* _REQUIRED WORK_:
Go line by line through the listing below and copy those that hold "minus".

BEGIN EXERCISE DATA

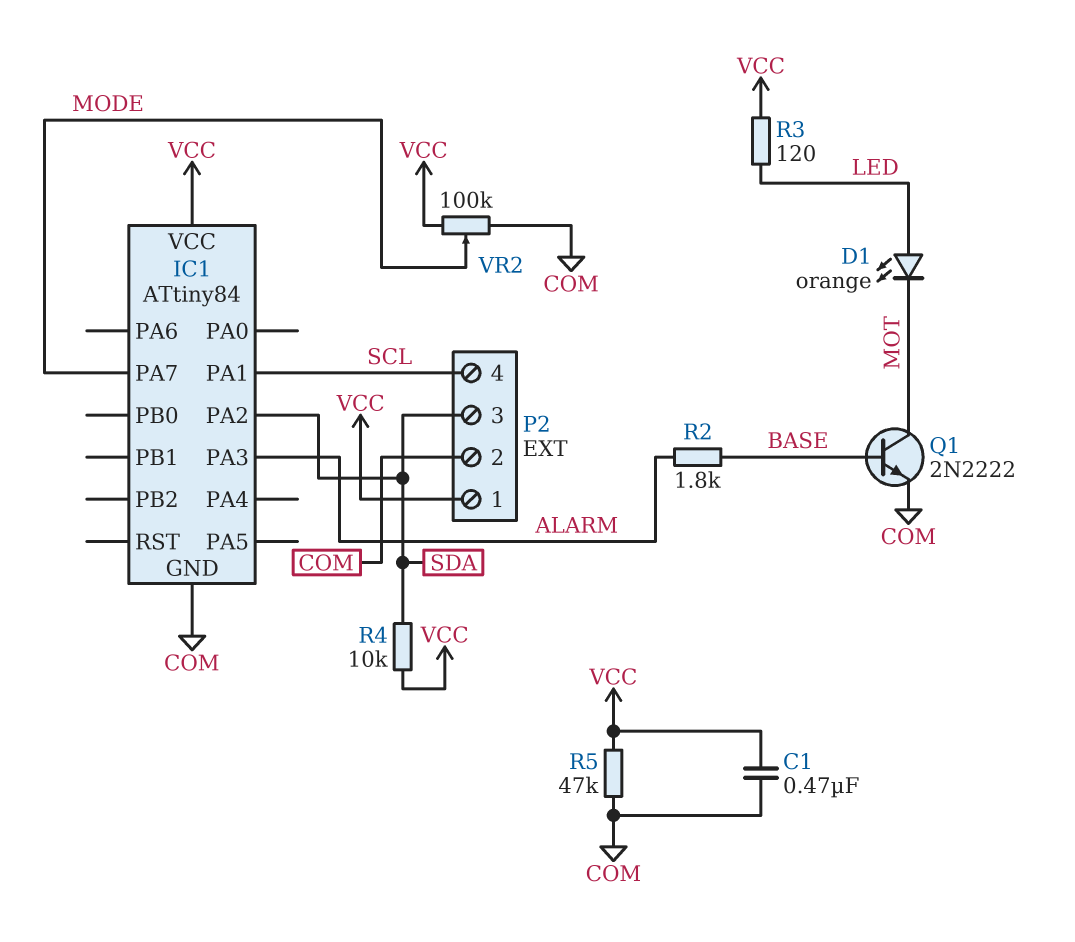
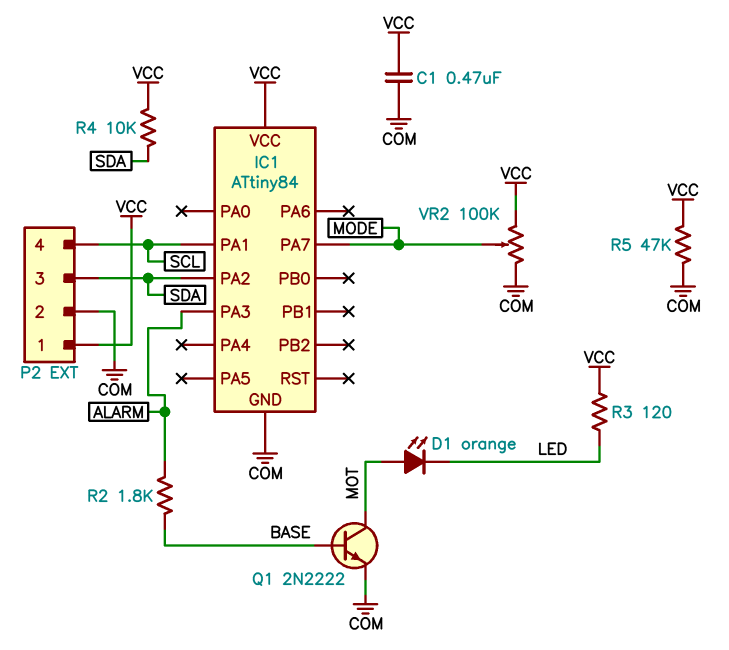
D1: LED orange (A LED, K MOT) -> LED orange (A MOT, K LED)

END EXERCISE DATA
BEGIN EXERCISE DATA

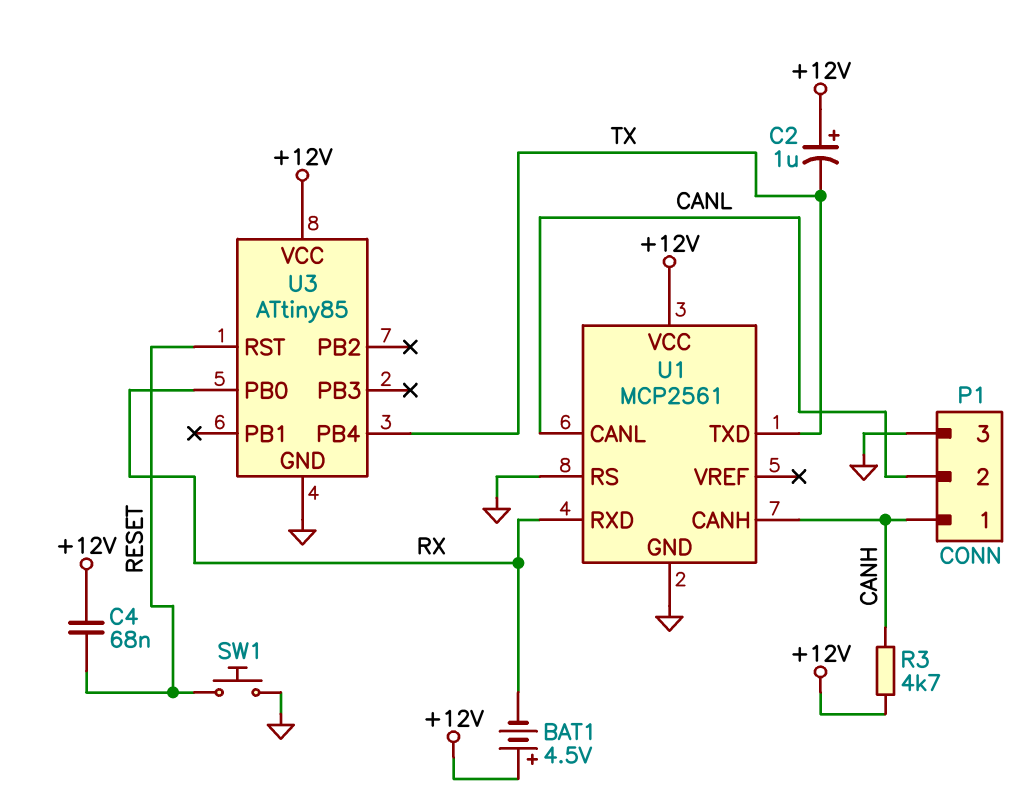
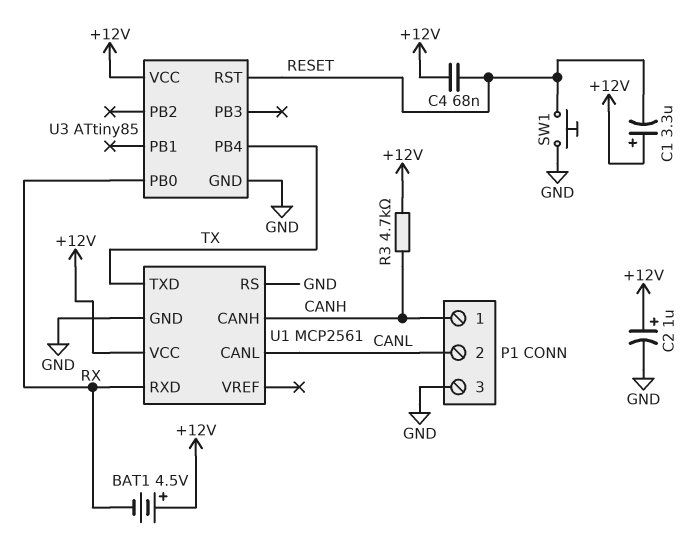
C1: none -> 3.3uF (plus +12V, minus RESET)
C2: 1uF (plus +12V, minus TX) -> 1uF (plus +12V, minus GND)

END EXERCISE DATA
BEGIN EXERCISE DATA

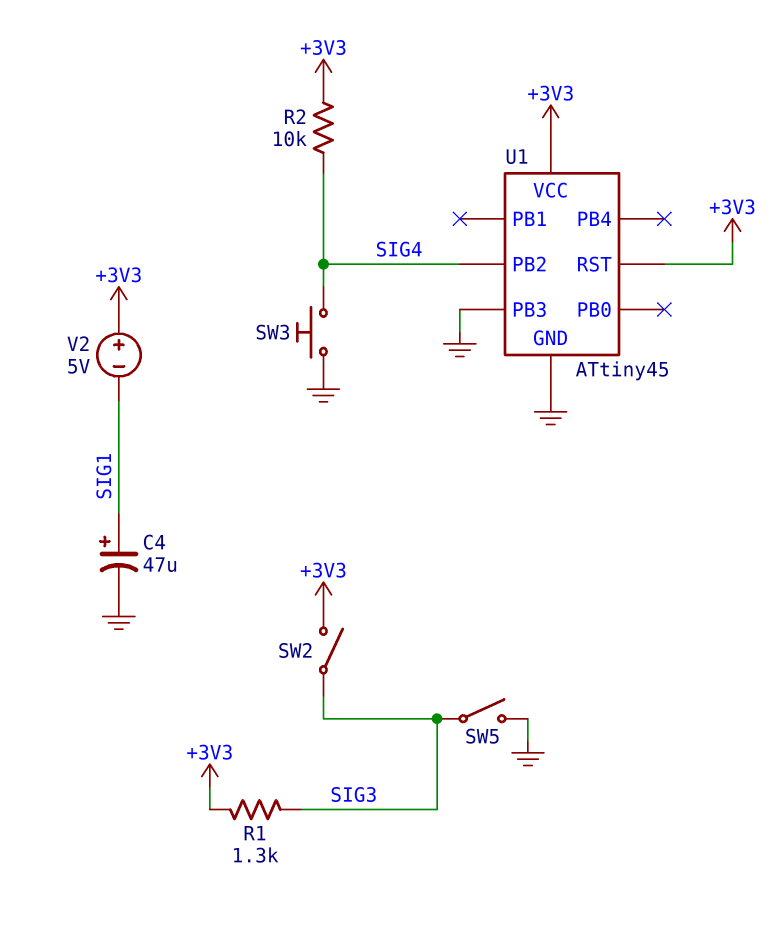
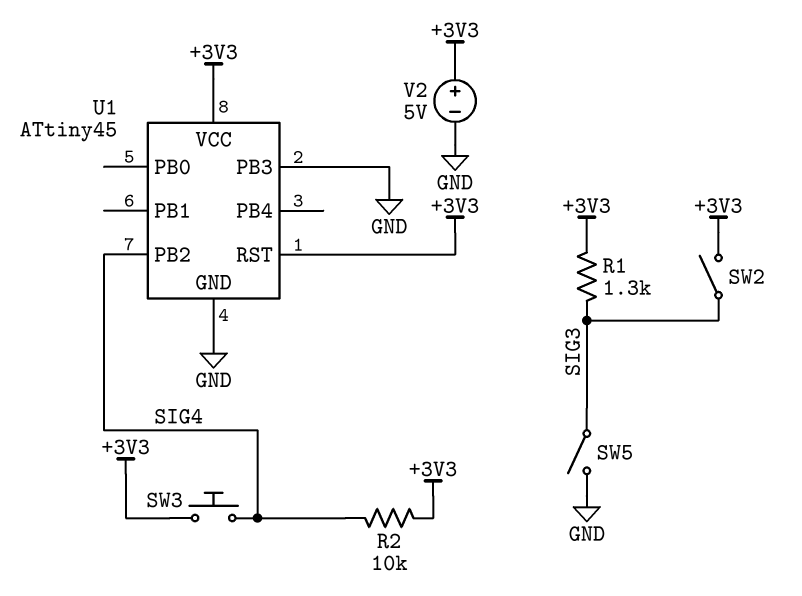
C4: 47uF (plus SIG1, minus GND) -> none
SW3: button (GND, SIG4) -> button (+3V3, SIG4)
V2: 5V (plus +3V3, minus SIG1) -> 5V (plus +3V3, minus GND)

END EXERCISE DATA

* _ANSWER SPACE_:
C1: none -> 3.3uF (plus +12V, minus RESET)
C2: 1uF (plus +12V, minus TX) -> 1uF (plus +12V, minus GND)
C4: 47uF (plus SIG1, minus GND) -> none
V2: 5V (plus +3V3, minus SIG1) -> 5V (plus +3V3, minus GND)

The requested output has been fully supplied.